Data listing
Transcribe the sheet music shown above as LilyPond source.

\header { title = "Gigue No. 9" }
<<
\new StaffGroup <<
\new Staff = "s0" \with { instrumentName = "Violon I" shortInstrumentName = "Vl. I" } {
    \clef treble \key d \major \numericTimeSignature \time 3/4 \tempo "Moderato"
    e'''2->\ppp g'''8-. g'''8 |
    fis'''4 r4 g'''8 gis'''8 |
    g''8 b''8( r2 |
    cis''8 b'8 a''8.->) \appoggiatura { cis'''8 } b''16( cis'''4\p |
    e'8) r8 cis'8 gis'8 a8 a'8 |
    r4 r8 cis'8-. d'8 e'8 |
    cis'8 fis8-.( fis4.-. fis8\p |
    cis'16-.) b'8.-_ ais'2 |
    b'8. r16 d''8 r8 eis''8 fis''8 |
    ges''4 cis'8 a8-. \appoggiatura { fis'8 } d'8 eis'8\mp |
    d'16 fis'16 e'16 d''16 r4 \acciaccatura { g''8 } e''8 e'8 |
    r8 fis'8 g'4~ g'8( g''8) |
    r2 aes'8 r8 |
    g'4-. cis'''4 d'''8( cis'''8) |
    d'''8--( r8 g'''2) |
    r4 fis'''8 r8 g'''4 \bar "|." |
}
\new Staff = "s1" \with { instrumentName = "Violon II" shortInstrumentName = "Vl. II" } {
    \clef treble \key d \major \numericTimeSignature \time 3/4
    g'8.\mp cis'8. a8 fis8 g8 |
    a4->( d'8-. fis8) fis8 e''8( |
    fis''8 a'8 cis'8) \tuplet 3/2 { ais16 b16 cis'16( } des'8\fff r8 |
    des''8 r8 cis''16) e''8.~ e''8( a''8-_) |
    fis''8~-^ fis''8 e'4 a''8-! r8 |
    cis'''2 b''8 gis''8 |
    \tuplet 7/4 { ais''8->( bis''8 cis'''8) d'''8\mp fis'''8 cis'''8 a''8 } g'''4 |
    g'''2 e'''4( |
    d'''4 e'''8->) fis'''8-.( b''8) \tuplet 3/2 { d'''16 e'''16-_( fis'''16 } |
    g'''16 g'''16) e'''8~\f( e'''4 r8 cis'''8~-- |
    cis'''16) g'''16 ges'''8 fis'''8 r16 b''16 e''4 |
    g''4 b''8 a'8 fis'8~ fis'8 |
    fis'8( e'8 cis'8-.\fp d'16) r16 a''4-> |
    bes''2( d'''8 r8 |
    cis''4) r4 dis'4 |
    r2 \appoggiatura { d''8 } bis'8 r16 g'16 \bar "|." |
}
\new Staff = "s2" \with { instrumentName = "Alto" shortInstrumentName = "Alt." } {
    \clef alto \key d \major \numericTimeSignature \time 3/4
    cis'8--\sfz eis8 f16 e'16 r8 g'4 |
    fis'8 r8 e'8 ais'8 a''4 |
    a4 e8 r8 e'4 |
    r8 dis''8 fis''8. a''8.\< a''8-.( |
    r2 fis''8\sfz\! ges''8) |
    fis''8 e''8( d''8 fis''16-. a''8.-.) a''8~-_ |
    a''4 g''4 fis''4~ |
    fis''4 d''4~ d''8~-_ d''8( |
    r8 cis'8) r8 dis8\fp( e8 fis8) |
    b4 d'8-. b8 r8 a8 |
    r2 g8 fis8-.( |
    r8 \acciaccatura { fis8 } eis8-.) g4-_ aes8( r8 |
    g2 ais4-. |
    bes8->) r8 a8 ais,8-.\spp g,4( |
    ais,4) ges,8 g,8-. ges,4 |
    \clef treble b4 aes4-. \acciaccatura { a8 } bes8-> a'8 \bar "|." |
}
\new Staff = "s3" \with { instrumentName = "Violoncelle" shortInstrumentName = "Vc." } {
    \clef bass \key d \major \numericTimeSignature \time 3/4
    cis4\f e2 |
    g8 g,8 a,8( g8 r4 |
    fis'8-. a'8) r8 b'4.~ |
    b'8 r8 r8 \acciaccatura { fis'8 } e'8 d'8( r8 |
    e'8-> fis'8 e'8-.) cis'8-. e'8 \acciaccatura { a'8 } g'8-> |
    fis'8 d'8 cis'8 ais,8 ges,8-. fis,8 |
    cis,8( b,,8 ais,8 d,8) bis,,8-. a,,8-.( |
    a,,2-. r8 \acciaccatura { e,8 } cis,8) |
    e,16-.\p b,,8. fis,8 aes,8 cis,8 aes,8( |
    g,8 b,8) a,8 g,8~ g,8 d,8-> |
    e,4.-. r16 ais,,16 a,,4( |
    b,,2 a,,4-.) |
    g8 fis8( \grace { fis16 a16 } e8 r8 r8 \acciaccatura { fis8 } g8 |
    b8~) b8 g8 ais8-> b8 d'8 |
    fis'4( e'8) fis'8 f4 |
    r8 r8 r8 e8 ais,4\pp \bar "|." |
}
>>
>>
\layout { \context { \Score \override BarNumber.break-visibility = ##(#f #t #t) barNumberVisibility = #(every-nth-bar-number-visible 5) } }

(Problem to work on) Please pull out every line of the listing above that contains the string "shortInstrumentName", matching case exactly.

(Finished answer)
\new Staff = "s0" \with { instrumentName = "Violon I" shortInstrumentName = "Vl. I" } {
\new Staff = "s1" \with { instrumentName = "Violon II" shortInstrumentName = "Vl. II" } {
\new Staff = "s2" \with { instrumentName = "Alto" shortInstrumentName = "Alt." } {
\new Staff = "s3" \with { instrumentName = "Violoncelle" shortInstrumentName = "Vc." } {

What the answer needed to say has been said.